Work order>
When copying the data below, keep only the lines from the one with "pos2: [388, 126]" through the one with "pos1: [507, 279]", word for word, and skip the pictures.

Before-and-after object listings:
- - - - -

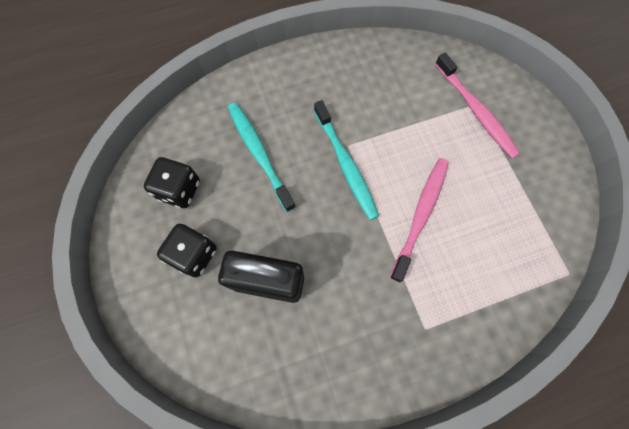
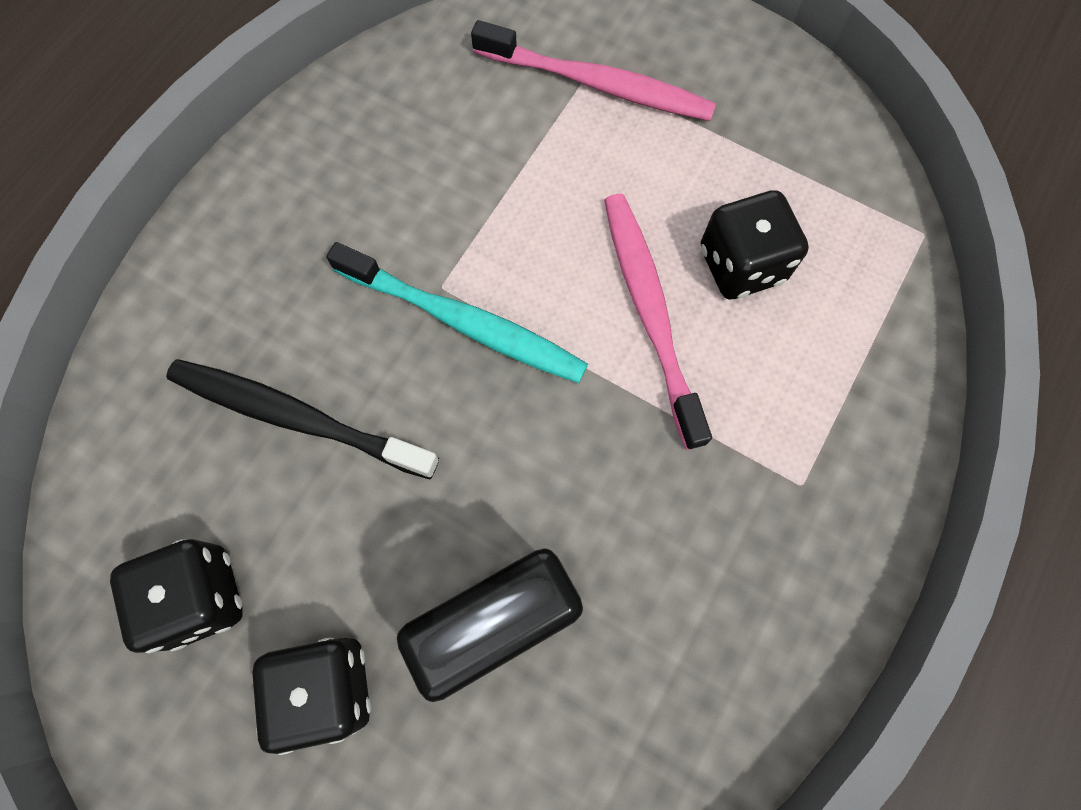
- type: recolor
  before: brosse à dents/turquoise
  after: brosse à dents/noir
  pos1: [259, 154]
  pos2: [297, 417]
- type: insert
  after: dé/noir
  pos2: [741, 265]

- - - - -

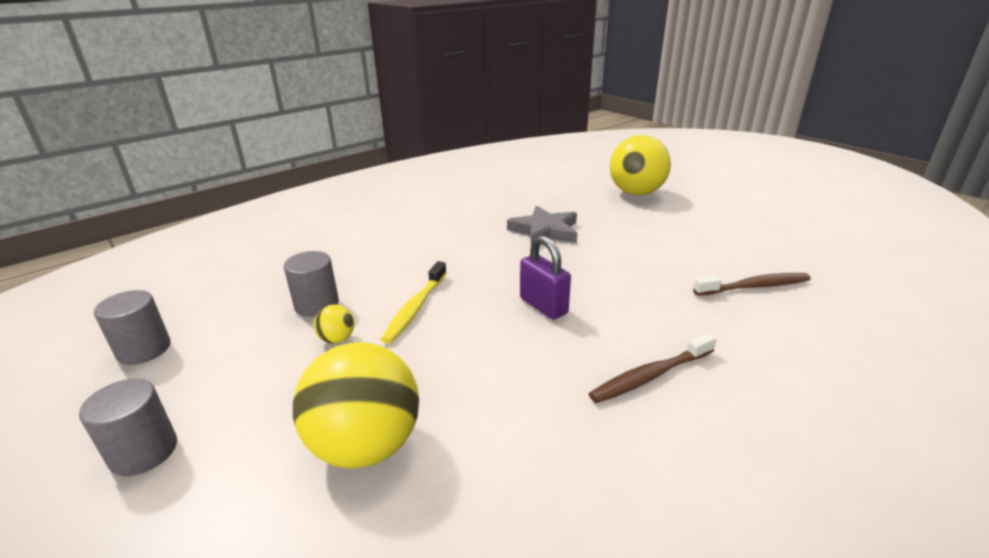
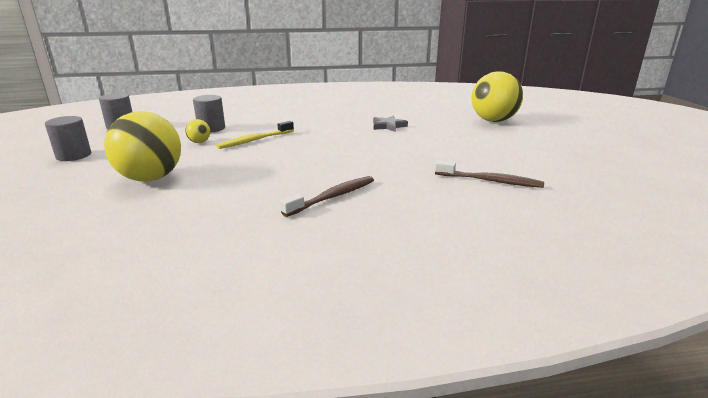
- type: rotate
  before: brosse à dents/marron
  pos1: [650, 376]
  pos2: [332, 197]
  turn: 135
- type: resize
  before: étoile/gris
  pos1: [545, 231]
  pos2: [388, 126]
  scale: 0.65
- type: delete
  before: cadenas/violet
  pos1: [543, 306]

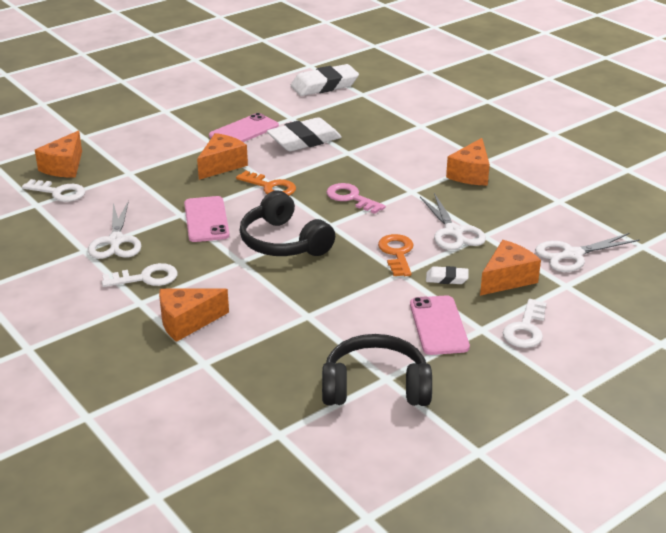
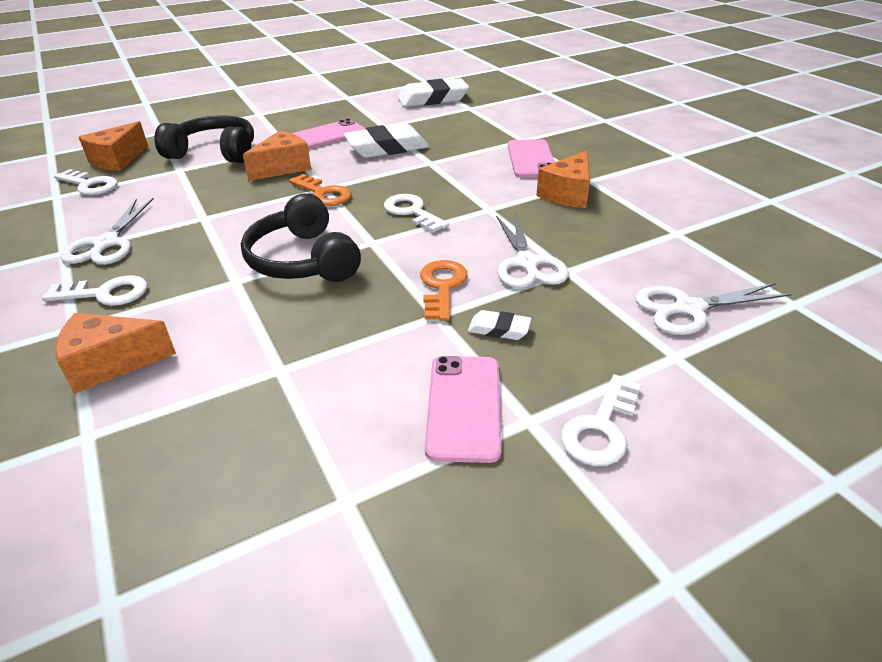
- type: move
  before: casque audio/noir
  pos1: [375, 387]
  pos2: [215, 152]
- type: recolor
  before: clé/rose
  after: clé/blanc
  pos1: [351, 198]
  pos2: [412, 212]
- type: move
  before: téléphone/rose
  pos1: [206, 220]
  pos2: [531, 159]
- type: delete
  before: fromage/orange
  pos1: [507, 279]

- - - - -

Output>
  pos2: [388, 126]
  scale: 0.65
- type: delete
  before: cadenas/violet
  pos1: [543, 306]

- type: move
  before: casque audio/noir
  pos1: [375, 387]
  pos2: [215, 152]
- type: recolor
  before: clé/rose
  after: clé/blanc
  pos1: [351, 198]
  pos2: [412, 212]
- type: move
  before: téléphone/rose
  pos1: [206, 220]
  pos2: [531, 159]
- type: delete
  before: fromage/orange
  pos1: [507, 279]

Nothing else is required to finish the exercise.